• What is needed: Keep to one stretch of the data below, the lines from the one with "toothbrush/black [620 321]" up to and including the one with "cylinder/red [611 399]", and return that stretch exactly.
──────────
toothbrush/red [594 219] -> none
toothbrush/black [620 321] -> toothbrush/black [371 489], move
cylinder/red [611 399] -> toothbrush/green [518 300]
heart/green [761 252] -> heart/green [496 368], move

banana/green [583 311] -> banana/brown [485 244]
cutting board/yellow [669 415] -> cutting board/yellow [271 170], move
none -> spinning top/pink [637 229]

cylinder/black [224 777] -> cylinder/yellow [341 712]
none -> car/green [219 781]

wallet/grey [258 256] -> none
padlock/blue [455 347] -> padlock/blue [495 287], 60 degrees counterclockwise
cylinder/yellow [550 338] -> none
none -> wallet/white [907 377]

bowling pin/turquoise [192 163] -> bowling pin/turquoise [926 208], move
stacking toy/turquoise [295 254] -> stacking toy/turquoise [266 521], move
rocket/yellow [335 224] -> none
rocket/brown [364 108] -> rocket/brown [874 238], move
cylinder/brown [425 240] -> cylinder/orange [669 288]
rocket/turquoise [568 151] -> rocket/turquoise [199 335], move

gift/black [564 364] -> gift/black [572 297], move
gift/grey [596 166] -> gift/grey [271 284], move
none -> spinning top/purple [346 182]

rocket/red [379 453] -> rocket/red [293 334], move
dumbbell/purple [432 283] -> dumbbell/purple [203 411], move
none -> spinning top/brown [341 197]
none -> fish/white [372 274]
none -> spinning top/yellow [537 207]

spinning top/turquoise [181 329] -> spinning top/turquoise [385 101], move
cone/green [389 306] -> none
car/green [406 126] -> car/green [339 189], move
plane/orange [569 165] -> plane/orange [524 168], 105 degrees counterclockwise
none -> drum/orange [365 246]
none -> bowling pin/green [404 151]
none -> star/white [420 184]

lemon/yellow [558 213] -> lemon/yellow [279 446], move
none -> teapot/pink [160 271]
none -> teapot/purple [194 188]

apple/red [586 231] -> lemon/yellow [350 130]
──────────
• Exercise result:
toothbrush/black [620 321] -> toothbrush/black [371 489], move
cylinder/red [611 399] -> toothbrush/green [518 300]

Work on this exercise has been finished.